_WHAT YOU ARE ASKED TO DO_: In the material below, how many lines include the string "boat"? Answer with the number and nothing else.

_THE DATA_:
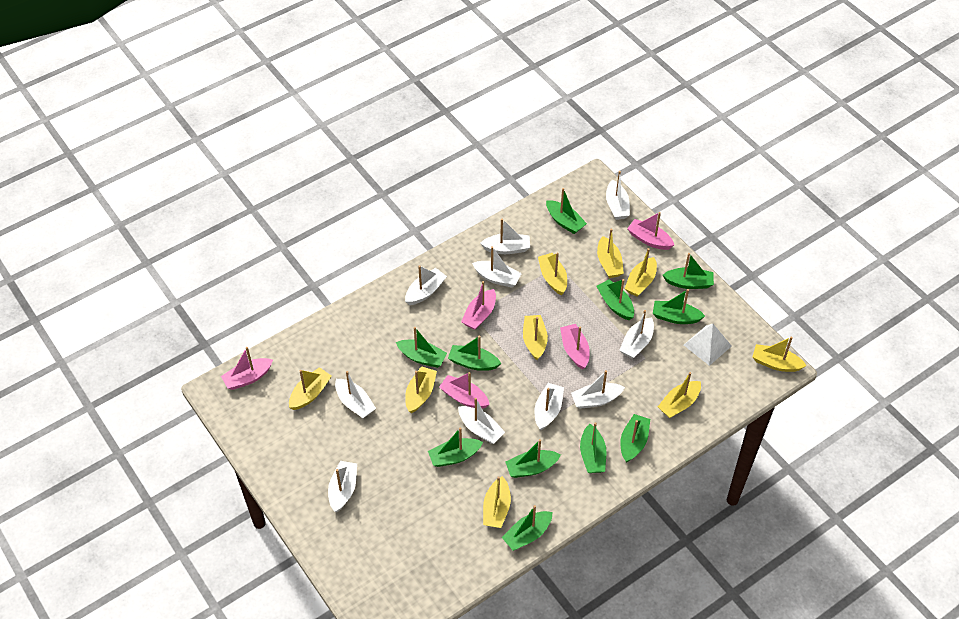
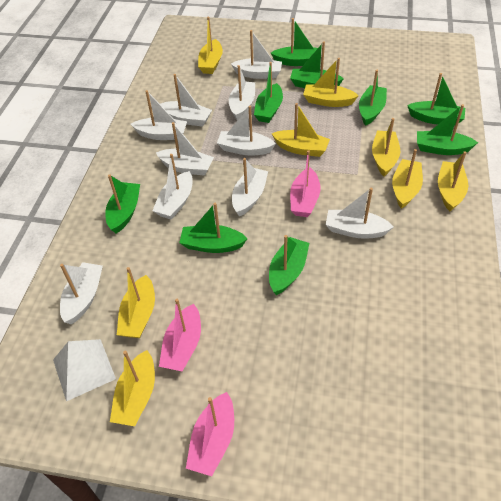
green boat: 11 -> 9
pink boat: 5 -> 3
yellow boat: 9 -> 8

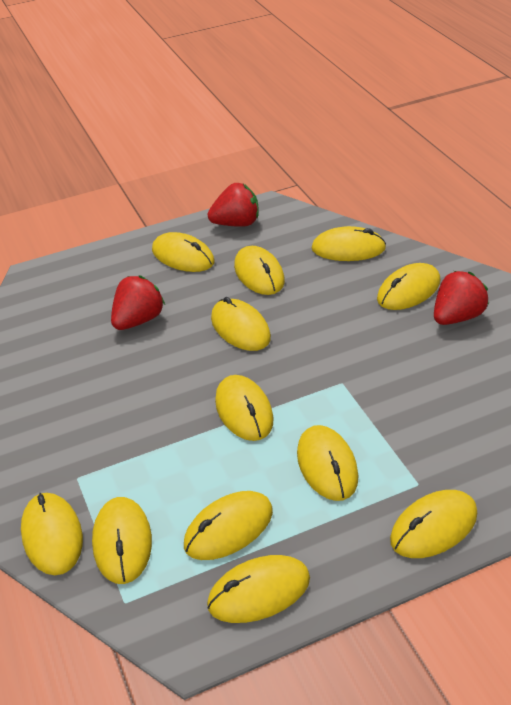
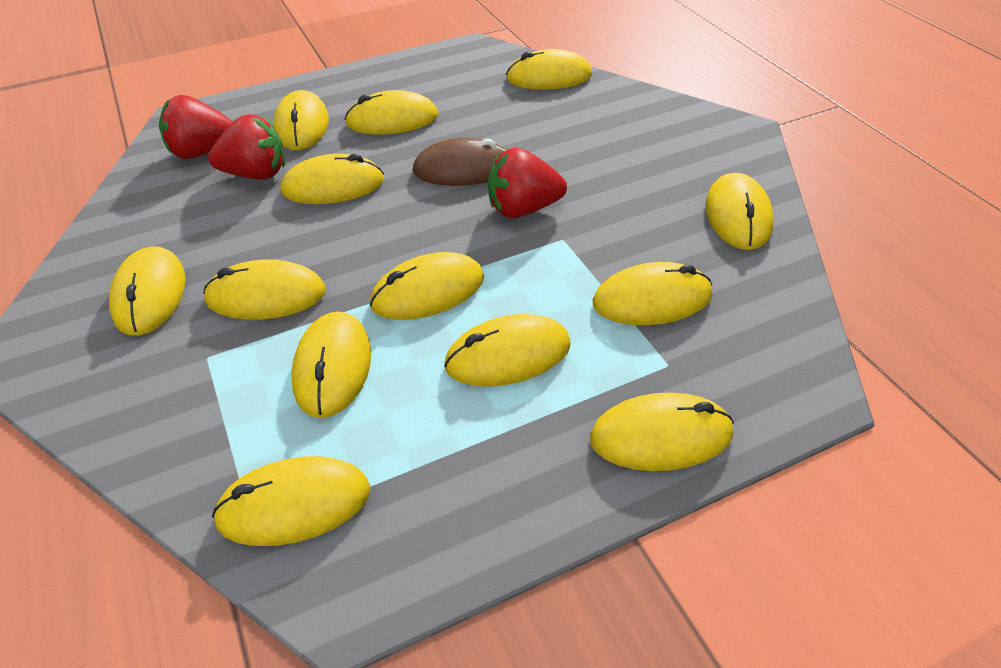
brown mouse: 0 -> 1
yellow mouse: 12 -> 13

_EXERCISE OUTPUT_: 3